Provided material =>
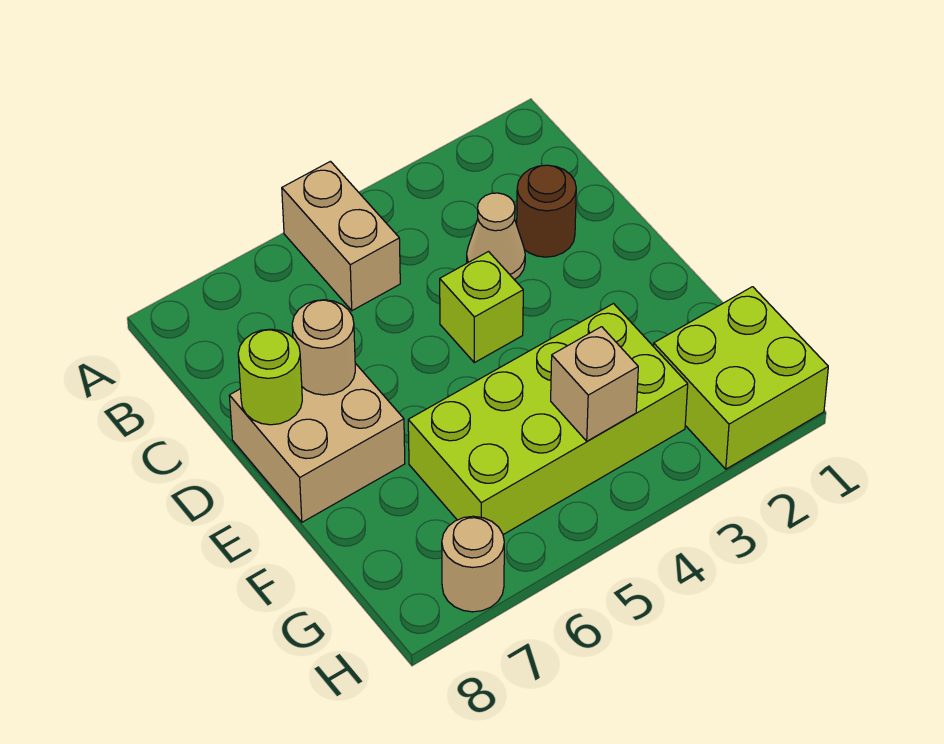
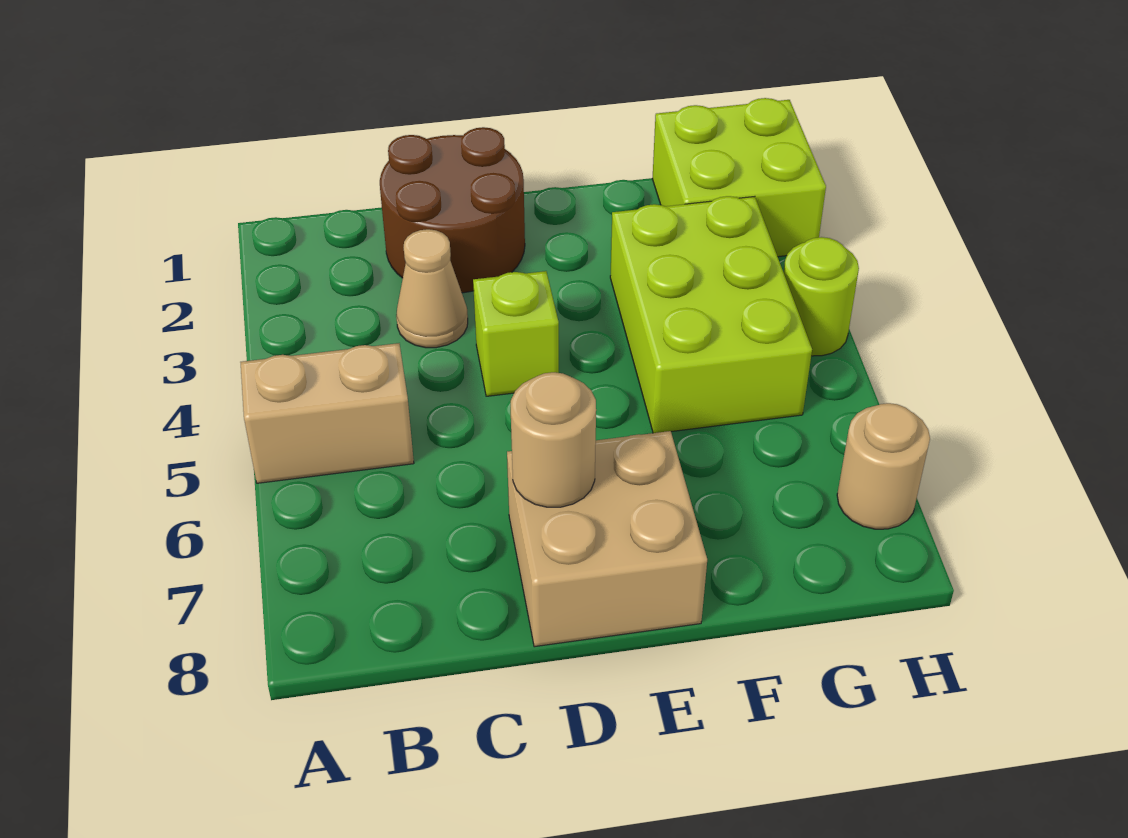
brown round brick C2 level 1 -> brown round brick C1:D2 level 1
lime round brick D8 level 2 -> lime round brick H4 level 1
lime brick F3:G6 level 1 -> lime brick F3:G5 level 1
tan brick G4 level 2 -> none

Try it => Pictures aside, reproduce the listing above exactly.

Answer section =>
brown round brick C2 level 1 -> brown round brick C1:D2 level 1
lime round brick D8 level 2 -> lime round brick H4 level 1
lime brick F3:G6 level 1 -> lime brick F3:G5 level 1
tan brick G4 level 2 -> none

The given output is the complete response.